What to work on => Copy out each line of the material in which the word "mushroom" can be found.

+ + + + +

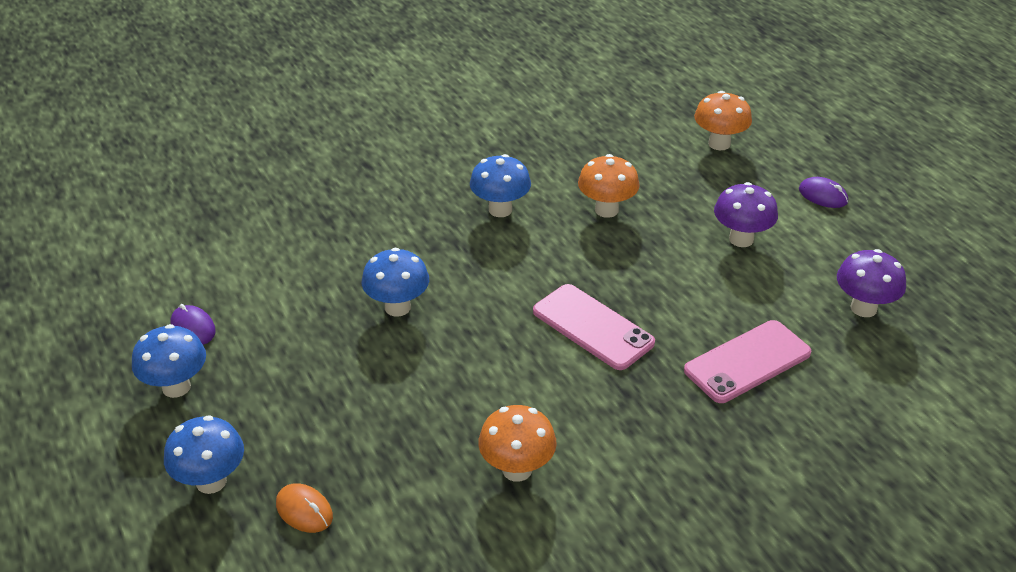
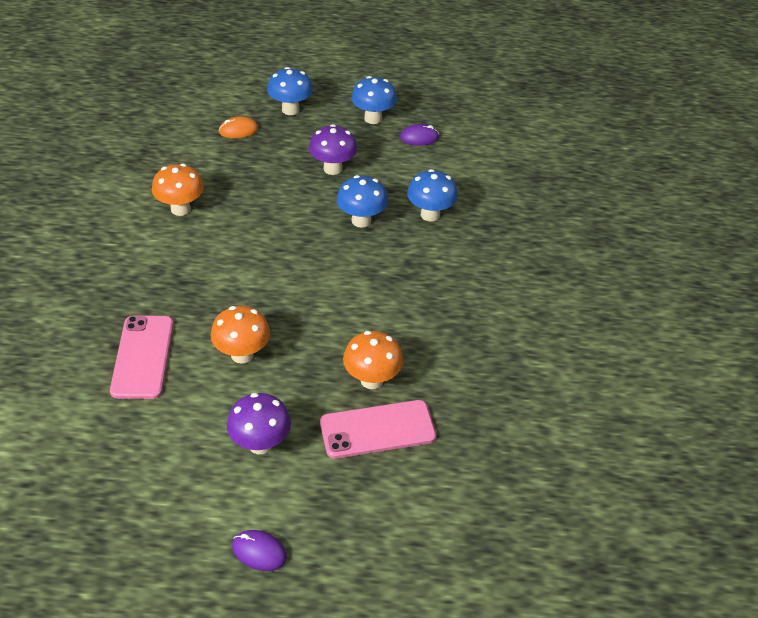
camera: 120 degrees right, 5 degrees up
blue mushroom [470,154,531,217] -> blue mushroom moved to [407,169,458,222]
pink phone [533,284,655,370] -> pink phone moved to [320,400,436,459]
orange mushroom [694,91,752,150] -> orange mushroom moved to [211,306,270,364]
purple mouse [799,177,848,208] -> purple mouse turned 45 degrees clockwise [232,530,287,571]
purple mushroom [837,249,906,317] -> purple mushroom moved to [309,124,357,175]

+ + + + +

The answer =>
blue mushroom [470,154,531,217] -> blue mushroom moved to [407,169,458,222]
orange mushroom [694,91,752,150] -> orange mushroom moved to [211,306,270,364]
purple mushroom [837,249,906,317] -> purple mushroom moved to [309,124,357,175]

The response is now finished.